RECORDS FOR THIS EXERCISE:
- - - - - - -

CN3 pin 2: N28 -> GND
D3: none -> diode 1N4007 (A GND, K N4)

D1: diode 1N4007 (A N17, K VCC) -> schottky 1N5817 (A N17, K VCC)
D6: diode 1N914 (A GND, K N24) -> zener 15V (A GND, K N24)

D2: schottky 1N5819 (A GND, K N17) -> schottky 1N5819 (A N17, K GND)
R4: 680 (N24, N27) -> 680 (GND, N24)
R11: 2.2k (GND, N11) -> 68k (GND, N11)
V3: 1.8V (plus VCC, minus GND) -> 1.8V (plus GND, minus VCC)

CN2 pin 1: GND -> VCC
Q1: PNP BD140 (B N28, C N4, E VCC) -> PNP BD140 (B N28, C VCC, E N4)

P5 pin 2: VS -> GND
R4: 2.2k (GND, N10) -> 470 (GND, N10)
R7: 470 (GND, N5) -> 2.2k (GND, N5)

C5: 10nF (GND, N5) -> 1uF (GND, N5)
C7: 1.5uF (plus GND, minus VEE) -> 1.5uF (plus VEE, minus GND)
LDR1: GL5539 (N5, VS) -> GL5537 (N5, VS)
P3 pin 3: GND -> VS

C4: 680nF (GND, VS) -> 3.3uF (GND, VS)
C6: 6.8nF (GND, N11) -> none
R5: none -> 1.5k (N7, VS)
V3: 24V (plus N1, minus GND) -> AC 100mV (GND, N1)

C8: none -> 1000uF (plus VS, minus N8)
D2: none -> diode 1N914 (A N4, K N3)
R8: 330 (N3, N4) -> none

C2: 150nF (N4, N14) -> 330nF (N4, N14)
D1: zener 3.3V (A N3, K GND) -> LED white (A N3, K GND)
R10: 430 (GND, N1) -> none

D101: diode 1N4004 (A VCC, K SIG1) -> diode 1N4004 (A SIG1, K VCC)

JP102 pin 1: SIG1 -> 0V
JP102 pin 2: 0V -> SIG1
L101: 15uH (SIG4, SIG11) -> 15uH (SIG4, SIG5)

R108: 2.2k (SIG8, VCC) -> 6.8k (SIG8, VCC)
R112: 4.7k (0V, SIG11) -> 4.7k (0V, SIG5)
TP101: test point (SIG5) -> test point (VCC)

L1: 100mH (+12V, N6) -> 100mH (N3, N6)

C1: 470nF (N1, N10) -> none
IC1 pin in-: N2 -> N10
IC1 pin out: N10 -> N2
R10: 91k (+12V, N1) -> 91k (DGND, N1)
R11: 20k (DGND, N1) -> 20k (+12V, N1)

- - - - - - -

TASK GOAL:
All the lines above should come back exactly as written.

ANSWER TO THE EXERCISE:
CN3 pin 2: N28 -> GND
D3: none -> diode 1N4007 (A GND, K N4)

D1: diode 1N4007 (A N17, K VCC) -> schottky 1N5817 (A N17, K VCC)
D6: diode 1N914 (A GND, K N24) -> zener 15V (A GND, K N24)

D2: schottky 1N5819 (A GND, K N17) -> schottky 1N5819 (A N17, K GND)
R4: 680 (N24, N27) -> 680 (GND, N24)
R11: 2.2k (GND, N11) -> 68k (GND, N11)
V3: 1.8V (plus VCC, minus GND) -> 1.8V (plus GND, minus VCC)

CN2 pin 1: GND -> VCC
Q1: PNP BD140 (B N28, C N4, E VCC) -> PNP BD140 (B N28, C VCC, E N4)

P5 pin 2: VS -> GND
R4: 2.2k (GND, N10) -> 470 (GND, N10)
R7: 470 (GND, N5) -> 2.2k (GND, N5)

C5: 10nF (GND, N5) -> 1uF (GND, N5)
C7: 1.5uF (plus GND, minus VEE) -> 1.5uF (plus VEE, minus GND)
LDR1: GL5539 (N5, VS) -> GL5537 (N5, VS)
P3 pin 3: GND -> VS

C4: 680nF (GND, VS) -> 3.3uF (GND, VS)
C6: 6.8nF (GND, N11) -> none
R5: none -> 1.5k (N7, VS)
V3: 24V (plus N1, minus GND) -> AC 100mV (GND, N1)

C8: none -> 1000uF (plus VS, minus N8)
D2: none -> diode 1N914 (A N4, K N3)
R8: 330 (N3, N4) -> none

C2: 150nF (N4, N14) -> 330nF (N4, N14)
D1: zener 3.3V (A N3, K GND) -> LED white (A N3, K GND)
R10: 430 (GND, N1) -> none

D101: diode 1N4004 (A VCC, K SIG1) -> diode 1N4004 (A SIG1, K VCC)

JP102 pin 1: SIG1 -> 0V
JP102 pin 2: 0V -> SIG1
L101: 15uH (SIG4, SIG11) -> 15uH (SIG4, SIG5)

R108: 2.2k (SIG8, VCC) -> 6.8k (SIG8, VCC)
R112: 4.7k (0V, SIG11) -> 4.7k (0V, SIG5)
TP101: test point (SIG5) -> test point (VCC)

L1: 100mH (+12V, N6) -> 100mH (N3, N6)

C1: 470nF (N1, N10) -> none
IC1 pin in-: N2 -> N10
IC1 pin out: N10 -> N2
R10: 91k (+12V, N1) -> 91k (DGND, N1)
R11: 20k (DGND, N1) -> 20k (+12V, N1)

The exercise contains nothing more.